» **Exercise requirements**:
From the records below, print exactly the lines starting at the one containing "camera: 40 degrees left, 15 degrees up" and ending at the one containing "(604, 208) = (385, 156): yellow", ends included, and nothing else.

» **Supplied records**:
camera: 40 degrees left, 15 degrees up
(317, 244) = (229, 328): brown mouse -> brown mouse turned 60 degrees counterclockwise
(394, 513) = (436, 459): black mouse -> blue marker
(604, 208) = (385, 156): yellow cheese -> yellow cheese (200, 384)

==

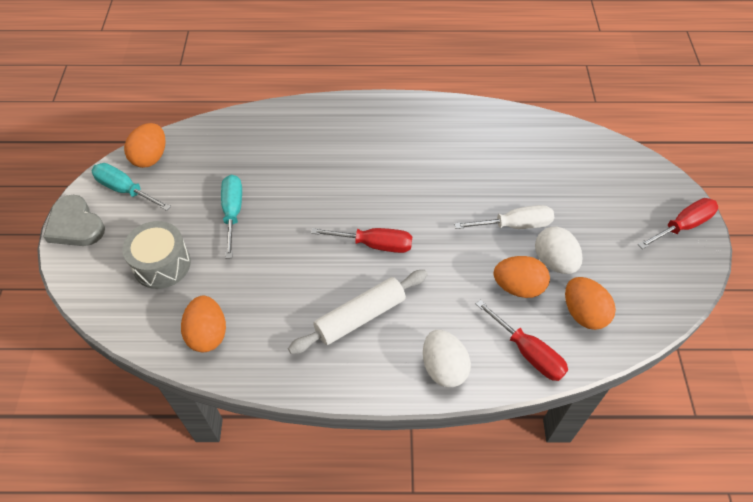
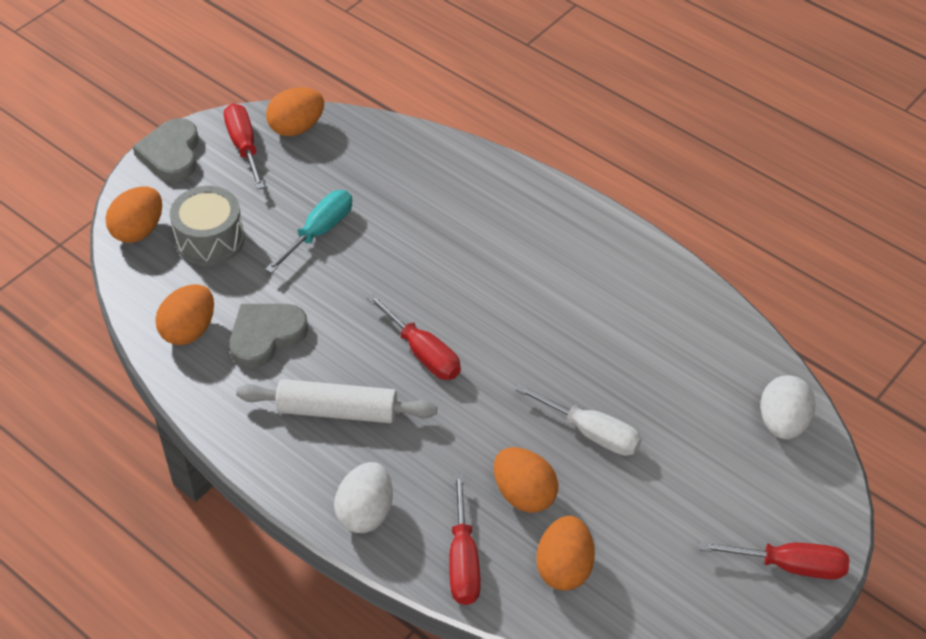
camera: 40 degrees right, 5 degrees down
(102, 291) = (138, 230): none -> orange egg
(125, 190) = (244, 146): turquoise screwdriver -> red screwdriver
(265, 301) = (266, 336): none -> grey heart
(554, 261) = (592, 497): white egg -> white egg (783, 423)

» **Reply**:
camera: 40 degrees left, 15 degrees up
(317, 244) = (229, 328): brown mouse -> brown mouse turned 60 degrees counterclockwise
(394, 513) = (436, 459): black mouse -> blue marker
(604, 208) = (385, 156): yellow cheese -> yellow cheese (200, 384)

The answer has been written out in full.